Exercise instructions ::
Report each line below that contains the word "Windhoek", copying every such line in full.

Dataset rows:
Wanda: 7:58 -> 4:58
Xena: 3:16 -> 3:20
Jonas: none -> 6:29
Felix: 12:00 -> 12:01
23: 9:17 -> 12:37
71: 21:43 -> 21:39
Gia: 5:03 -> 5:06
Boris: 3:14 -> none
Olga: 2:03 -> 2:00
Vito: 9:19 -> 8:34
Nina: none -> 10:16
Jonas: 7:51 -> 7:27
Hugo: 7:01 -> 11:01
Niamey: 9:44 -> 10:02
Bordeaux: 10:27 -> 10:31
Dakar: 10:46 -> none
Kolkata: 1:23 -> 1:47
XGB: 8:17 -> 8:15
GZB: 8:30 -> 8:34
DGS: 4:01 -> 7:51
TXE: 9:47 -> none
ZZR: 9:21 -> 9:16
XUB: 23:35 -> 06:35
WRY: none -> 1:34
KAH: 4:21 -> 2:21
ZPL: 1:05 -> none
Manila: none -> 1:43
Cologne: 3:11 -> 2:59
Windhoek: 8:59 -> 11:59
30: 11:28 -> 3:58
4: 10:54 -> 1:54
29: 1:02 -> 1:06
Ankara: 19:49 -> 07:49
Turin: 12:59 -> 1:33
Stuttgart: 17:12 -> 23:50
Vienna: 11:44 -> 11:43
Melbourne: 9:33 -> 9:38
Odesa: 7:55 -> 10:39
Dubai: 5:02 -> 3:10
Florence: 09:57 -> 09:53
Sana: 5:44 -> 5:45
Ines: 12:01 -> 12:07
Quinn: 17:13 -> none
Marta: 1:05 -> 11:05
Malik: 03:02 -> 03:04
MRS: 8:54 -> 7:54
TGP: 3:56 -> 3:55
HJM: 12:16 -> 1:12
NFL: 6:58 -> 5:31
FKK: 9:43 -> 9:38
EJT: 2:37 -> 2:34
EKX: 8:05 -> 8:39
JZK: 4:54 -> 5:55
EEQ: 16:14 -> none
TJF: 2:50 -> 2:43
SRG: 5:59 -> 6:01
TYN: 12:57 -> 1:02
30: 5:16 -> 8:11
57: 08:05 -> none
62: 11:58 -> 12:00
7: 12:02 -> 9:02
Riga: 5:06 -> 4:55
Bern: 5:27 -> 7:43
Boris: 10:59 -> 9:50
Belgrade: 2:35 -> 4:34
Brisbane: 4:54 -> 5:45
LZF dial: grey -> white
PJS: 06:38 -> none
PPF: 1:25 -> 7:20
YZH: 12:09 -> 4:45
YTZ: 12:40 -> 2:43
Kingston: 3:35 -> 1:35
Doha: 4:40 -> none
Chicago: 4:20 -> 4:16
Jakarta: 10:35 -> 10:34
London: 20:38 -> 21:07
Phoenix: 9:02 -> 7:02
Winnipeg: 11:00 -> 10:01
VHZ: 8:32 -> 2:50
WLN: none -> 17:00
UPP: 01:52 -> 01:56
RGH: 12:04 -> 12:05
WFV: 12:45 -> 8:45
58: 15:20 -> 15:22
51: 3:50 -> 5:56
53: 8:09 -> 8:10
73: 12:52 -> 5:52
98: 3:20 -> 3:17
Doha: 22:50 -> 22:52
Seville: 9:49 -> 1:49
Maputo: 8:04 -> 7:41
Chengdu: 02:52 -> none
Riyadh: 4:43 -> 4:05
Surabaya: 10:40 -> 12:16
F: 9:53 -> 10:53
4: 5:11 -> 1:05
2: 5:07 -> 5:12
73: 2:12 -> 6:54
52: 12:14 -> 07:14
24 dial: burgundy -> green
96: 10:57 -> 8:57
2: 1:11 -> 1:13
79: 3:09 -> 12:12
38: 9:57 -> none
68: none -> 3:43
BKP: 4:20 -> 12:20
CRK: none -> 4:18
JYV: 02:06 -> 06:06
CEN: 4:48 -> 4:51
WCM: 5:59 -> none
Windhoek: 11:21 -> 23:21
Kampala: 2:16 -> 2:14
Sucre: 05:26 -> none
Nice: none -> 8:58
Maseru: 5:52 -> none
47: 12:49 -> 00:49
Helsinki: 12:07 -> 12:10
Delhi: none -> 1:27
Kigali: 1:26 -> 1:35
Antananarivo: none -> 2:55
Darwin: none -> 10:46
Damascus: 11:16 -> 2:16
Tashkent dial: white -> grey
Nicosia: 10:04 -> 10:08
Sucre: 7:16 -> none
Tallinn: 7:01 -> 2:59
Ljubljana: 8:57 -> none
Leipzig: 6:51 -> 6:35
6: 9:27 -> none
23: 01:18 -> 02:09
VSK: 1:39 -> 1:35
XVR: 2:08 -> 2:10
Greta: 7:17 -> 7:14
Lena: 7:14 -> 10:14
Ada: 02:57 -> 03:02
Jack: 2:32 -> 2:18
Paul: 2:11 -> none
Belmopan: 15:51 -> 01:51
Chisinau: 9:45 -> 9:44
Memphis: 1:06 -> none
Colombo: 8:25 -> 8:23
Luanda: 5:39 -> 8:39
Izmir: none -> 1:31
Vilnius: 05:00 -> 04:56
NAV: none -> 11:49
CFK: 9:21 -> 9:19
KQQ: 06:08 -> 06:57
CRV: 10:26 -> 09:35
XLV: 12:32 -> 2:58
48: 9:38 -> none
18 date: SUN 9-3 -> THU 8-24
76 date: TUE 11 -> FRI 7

Correct output ::
Windhoek: 8:59 -> 11:59
Windhoek: 11:21 -> 23:21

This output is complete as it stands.